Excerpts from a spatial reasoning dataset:
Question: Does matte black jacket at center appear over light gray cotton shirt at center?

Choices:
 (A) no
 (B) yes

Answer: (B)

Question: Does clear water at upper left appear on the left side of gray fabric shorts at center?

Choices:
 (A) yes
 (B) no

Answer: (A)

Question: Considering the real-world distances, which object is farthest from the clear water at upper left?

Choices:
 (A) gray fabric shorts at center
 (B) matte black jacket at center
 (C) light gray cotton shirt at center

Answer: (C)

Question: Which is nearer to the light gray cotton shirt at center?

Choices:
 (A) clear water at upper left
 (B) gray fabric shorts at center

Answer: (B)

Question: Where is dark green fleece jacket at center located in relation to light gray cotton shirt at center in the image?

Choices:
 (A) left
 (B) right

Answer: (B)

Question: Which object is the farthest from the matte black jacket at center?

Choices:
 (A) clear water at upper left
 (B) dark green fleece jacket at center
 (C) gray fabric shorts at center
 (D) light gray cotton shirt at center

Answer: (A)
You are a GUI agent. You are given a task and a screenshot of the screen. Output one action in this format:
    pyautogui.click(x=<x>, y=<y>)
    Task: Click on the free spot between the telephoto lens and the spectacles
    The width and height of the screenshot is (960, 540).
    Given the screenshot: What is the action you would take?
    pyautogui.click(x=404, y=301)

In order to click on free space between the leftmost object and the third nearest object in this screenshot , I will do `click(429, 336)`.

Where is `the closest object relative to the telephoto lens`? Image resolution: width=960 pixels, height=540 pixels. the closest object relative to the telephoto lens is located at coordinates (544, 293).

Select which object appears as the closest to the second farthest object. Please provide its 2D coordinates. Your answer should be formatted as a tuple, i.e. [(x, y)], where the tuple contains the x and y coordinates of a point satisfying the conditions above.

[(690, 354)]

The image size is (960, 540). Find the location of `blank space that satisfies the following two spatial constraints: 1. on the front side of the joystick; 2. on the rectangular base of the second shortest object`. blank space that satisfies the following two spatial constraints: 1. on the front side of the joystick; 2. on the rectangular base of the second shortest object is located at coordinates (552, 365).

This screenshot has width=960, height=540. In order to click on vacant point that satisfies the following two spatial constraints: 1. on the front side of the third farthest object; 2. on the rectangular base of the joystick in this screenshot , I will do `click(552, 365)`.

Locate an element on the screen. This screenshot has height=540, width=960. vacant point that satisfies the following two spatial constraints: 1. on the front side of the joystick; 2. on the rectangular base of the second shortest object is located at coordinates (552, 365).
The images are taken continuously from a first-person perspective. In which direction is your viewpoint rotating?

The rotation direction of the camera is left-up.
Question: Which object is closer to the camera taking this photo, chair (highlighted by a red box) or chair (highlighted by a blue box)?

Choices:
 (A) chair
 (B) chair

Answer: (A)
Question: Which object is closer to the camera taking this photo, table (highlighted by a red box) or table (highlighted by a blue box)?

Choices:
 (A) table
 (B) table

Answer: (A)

To do:
Give the lines from the start of the rows above through the line that contains "(D) light gray cotton shirt at center" as a JSON list of strings, one string per line, with blank lines omitted.

Exercise answer:
[
  "Question: Does matte black jacket at center appear over light gray cotton shirt at center?",
  "Choices:",
  " (A) no",
  " (B) yes",
  "Answer: (B)",
  "Question: Does clear water at upper left appear on the left side of gray fabric shorts at center?",
  "Choices:",
  " (A) yes",
  " (B) no",
  "Answer: (A)",
  "Question: Considering the real-world distances, which object is farthest from the clear water at upper left?",
  "Choices:",
  " (A) gray fabric shorts at center",
  " (B) matte black jacket at center",
  " (C) light gray cotton shirt at center",
  "Answer: (C)",
  "Question: Which is nearer to the light gray cotton shirt at center?",
  "Choices:",
  " (A) clear water at upper left",
  " (B) gray fabric shorts at center",
  "Answer: (B)",
  "Question: Where is dark green fleece jacket at center located in relation to light gray cotton shirt at center in the image?",
  "Choices:",
  " (A) left",
  " (B) right",
  "Answer: (B)",
  "Question: Which object is the farthest from the matte black jacket at center?",
  "Choices:",
  " (A) clear water at upper left",
  " (B) dark green fleece jacket at center",
  " (C) gray fabric shorts at center",
  " (D) light gray cotton shirt at center"
]